### REQUIREMENT
Render all of the data below as a Markdown table with two columns, Row and Line. Put each line's row number in Row, and leave out any blank lines.

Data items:
——

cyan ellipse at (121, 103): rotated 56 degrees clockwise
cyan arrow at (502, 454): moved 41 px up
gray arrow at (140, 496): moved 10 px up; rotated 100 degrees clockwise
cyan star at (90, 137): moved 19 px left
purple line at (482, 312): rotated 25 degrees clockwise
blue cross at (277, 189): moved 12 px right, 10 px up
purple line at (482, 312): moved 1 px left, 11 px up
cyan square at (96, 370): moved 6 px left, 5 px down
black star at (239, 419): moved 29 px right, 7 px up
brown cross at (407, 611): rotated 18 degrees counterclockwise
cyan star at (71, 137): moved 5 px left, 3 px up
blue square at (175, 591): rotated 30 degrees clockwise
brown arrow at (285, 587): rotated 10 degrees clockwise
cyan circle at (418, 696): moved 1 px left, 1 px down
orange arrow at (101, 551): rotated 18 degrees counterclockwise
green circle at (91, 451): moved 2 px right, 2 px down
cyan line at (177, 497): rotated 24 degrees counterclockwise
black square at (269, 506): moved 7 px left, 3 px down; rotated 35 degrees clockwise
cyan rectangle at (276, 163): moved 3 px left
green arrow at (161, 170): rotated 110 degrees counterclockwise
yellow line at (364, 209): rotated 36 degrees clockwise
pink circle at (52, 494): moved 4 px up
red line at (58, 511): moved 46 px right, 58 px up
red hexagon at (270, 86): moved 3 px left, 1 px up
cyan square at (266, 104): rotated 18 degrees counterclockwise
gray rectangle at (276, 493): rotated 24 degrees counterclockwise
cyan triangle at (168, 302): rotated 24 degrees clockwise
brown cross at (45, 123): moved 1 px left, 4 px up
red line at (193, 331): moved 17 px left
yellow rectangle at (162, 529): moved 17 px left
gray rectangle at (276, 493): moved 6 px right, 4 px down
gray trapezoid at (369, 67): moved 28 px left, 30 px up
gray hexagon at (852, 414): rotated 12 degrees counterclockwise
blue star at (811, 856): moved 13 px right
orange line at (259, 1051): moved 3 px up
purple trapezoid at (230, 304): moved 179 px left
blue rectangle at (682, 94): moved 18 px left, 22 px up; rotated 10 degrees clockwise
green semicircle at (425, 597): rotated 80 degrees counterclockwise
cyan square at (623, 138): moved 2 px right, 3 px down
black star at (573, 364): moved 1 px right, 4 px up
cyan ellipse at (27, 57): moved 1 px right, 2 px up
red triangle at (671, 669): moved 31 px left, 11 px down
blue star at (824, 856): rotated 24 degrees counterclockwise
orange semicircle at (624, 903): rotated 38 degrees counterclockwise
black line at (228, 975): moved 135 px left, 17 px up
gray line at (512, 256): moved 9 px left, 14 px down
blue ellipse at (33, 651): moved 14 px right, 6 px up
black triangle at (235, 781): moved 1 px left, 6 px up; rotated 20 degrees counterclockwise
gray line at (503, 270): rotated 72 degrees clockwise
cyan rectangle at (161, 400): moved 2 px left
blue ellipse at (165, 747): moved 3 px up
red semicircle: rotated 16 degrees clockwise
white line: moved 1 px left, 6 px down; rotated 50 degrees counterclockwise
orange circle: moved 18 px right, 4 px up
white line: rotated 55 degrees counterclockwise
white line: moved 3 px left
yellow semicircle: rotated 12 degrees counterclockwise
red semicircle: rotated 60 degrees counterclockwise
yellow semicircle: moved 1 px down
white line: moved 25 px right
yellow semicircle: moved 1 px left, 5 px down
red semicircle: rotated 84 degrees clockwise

——

### IN RESPONSE
| Row | Line |
|---|---|
| 1 | cyan ellipse at (121, 103): rotated 56 degrees clockwise |
| 2 | cyan arrow at (502, 454): moved 41 px up |
| 3 | gray arrow at (140, 496): moved 10 px up; rotated 100 degrees clockwise |
| 4 | cyan star at (90, 137): moved 19 px left |
| 5 | purple line at (482, 312): rotated 25 degrees clockwise |
| 6 | blue cross at (277, 189): moved 12 px right, 10 px up |
| 7 | purple line at (482, 312): moved 1 px left, 11 px up |
| 8 | cyan square at (96, 370): moved 6 px left, 5 px down |
| 9 | black star at (239, 419): moved 29 px right, 7 px up |
| 10 | brown cross at (407, 611): rotated 18 degrees counterclockwise |
| 11 | cyan star at (71, 137): moved 5 px left, 3 px up |
| 12 | blue square at (175, 591): rotated 30 degrees clockwise |
| 13 | brown arrow at (285, 587): rotated 10 degrees clockwise |
| 14 | cyan circle at (418, 696): moved 1 px left, 1 px down |
| 15 | orange arrow at (101, 551): rotated 18 degrees counterclockwise |
| 16 | green circle at (91, 451): moved 2 px right, 2 px down |
| 17 | cyan line at (177, 497): rotated 24 degrees counterclockwise |
| 18 | black square at (269, 506): moved 7 px left, 3 px down; rotated 35 degrees clockwise |
| 19 | cyan rectangle at (276, 163): moved 3 px left |
| 20 | green arrow at (161, 170): rotated 110 degrees counterclockwise |
| 21 | yellow line at (364, 209): rotated 36 degrees clockwise |
| 22 | pink circle at (52, 494): moved 4 px up |
| 23 | red line at (58, 511): moved 46 px right, 58 px up |
| 24 | red hexagon at (270, 86): moved 3 px left, 1 px up |
| 25 | cyan square at (266, 104): rotated 18 degrees counterclockwise |
| 26 | gray rectangle at (276, 493): rotated 24 degrees counterclockwise |
| 27 | cyan triangle at (168, 302): rotated 24 degrees clockwise |
| 28 | brown cross at (45, 123): moved 1 px left, 4 px up |
| 29 | red line at (193, 331): moved 17 px left |
| 30 | yellow rectangle at (162, 529): moved 17 px left |
| 31 | gray rectangle at (276, 493): moved 6 px right, 4 px down |
| 32 | gray trapezoid at (369, 67): moved 28 px left, 30 px up |
| 33 | gray hexagon at (852, 414): rotated 12 degrees counterclockwise |
| 34 | blue star at (811, 856): moved 13 px right |
| 35 | orange line at (259, 1051): moved 3 px up |
| 36 | purple trapezoid at (230, 304): moved 179 px left |
| 37 | blue rectangle at (682, 94): moved 18 px left, 22 px up; rotated 10 degrees clockwise |
| 38 | green semicircle at (425, 597): rotated 80 degrees counterclockwise |
| 39 | cyan square at (623, 138): moved 2 px right, 3 px down |
| 40 | black star at (573, 364): moved 1 px right, 4 px up |
| 41 | cyan ellipse at (27, 57): moved 1 px right, 2 px up |
| 42 | red triangle at (671, 669): moved 31 px left, 11 px down |
| 43 | blue star at (824, 856): rotated 24 degrees counterclockwise |
| 44 | orange semicircle at (624, 903): rotated 38 degrees counterclockwise |
| 45 | black line at (228, 975): moved 135 px left, 17 px up |
| 46 | gray line at (512, 256): moved 9 px left, 14 px down |
| 47 | blue ellipse at (33, 651): moved 14 px right, 6 px up |
| 48 | black triangle at (235, 781): moved 1 px left, 6 px up; rotated 20 degrees counterclockwise |
| 49 | gray line at (503, 270): rotated 72 degrees clockwise |
| 50 | cyan rectangle at (161, 400): moved 2 px left |
| 51 | blue ellipse at (165, 747): moved 3 px up |
| 52 | red semicircle: rotated 16 degrees clockwise |
| 53 | white line: moved 1 px left, 6 px down; rotated 50 degrees counterclockwise |
| 54 | orange circle: moved 18 px right, 4 px up |
| 55 | white line: rotated 55 degrees counterclockwise |
| 56 | white line: moved 3 px left |
| 57 | yellow semicircle: rotated 12 degrees counterclockwise |
| 58 | red semicircle: rotated 60 degrees counterclockwise |
| 59 | yellow semicircle: moved 1 px down |
| 60 | white line: moved 25 px right |
| 61 | yellow semicircle: moved 1 px left, 5 px down |
| 62 | red semicircle: rotated 84 degrees clockwise |